Exercise directions => Working from the line that contains "SONAR: SRF05 -> US-100" down to the last line below, repeat each line exactly.

Data in this exercise =>
───

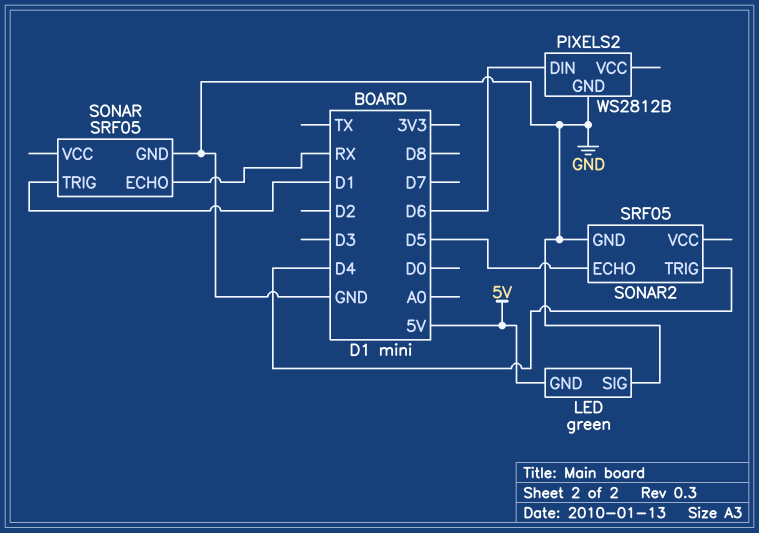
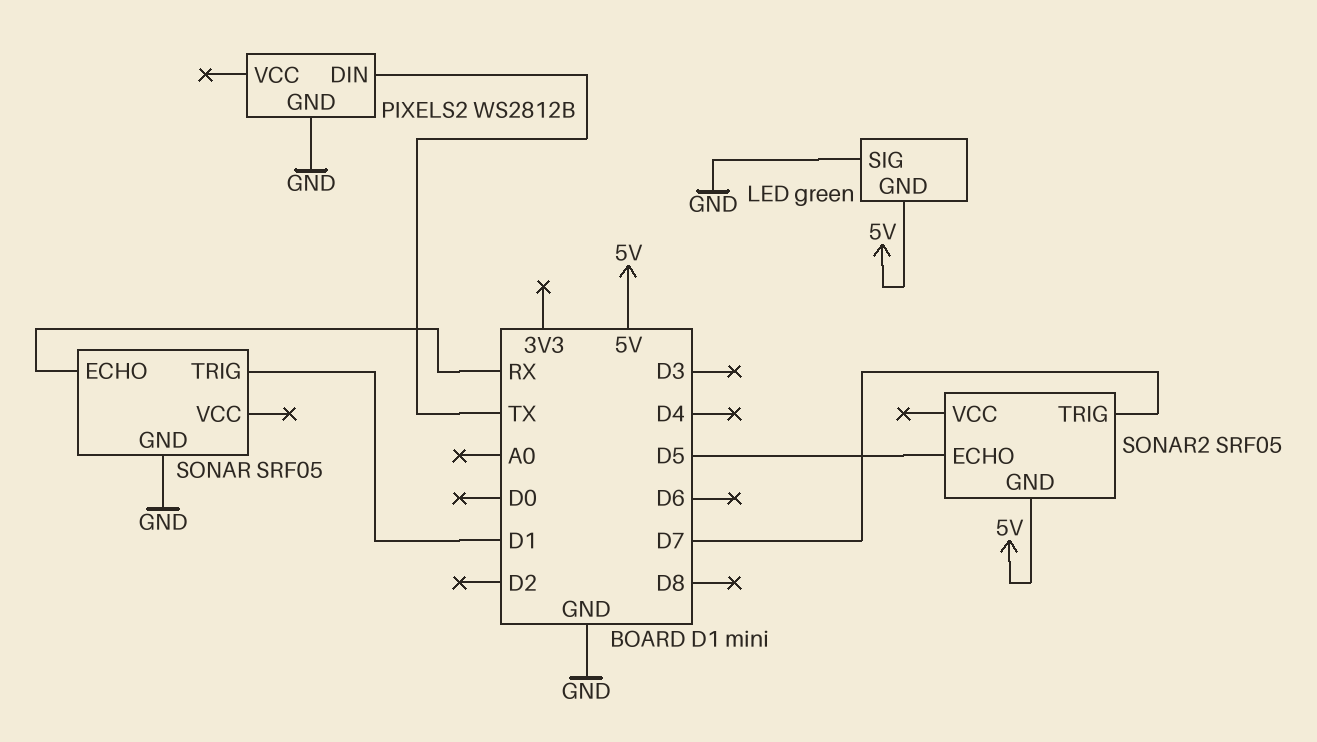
PIXELS2 pin DIN: D6 -> TX
SONAR2 pin GND: GND -> 5V
SONAR2 pin TRIG: D4 -> D7

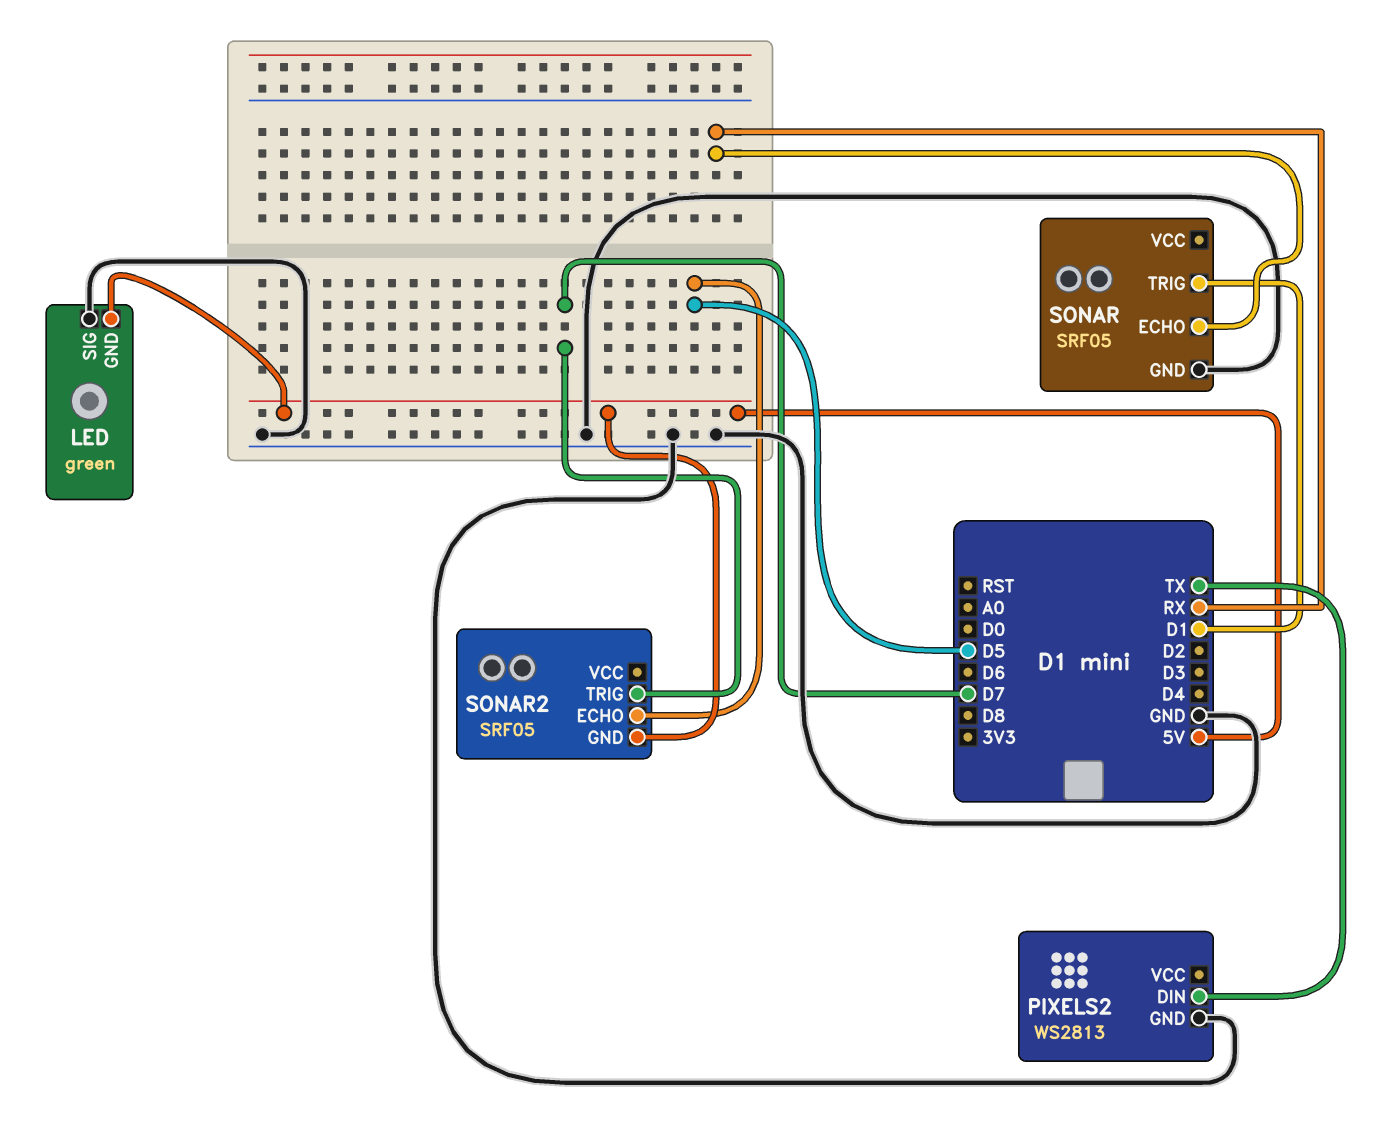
PIXELS2: WS2812B -> WS2813

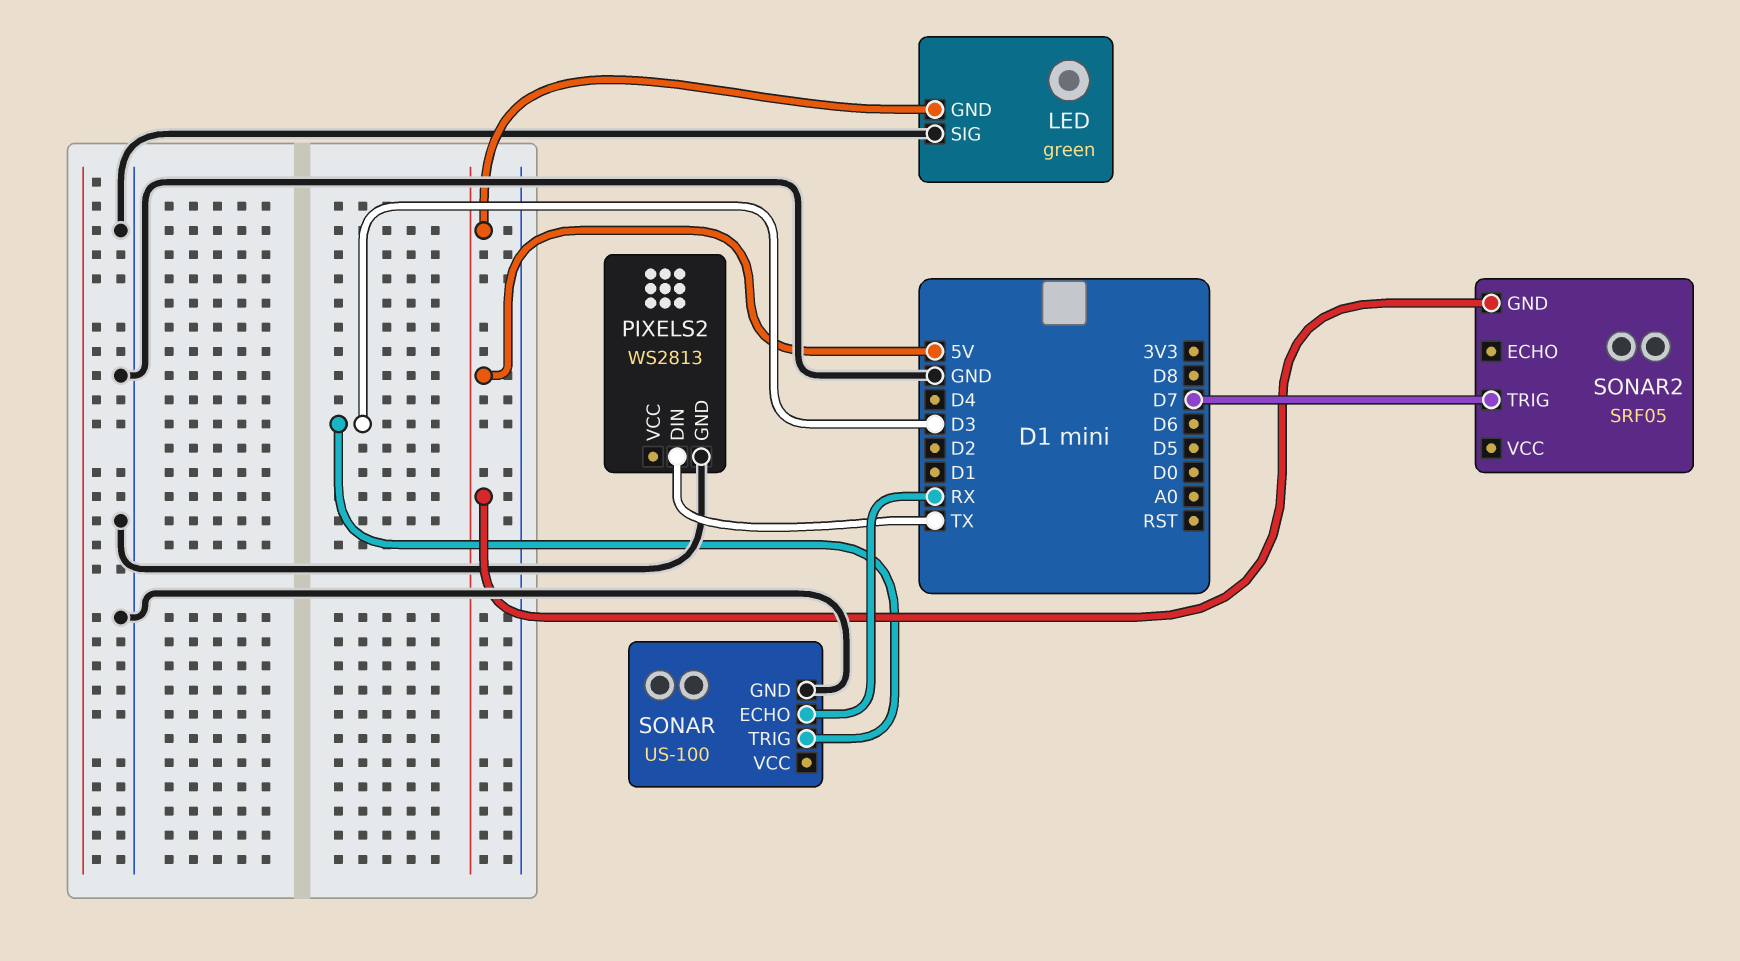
SONAR: SRF05 -> US-100
SONAR pin TRIG: D1 -> D3
SONAR2 pin ECHO: D5 -> none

───

Solution below =>
SONAR: SRF05 -> US-100
SONAR pin TRIG: D1 -> D3
SONAR2 pin ECHO: D5 -> none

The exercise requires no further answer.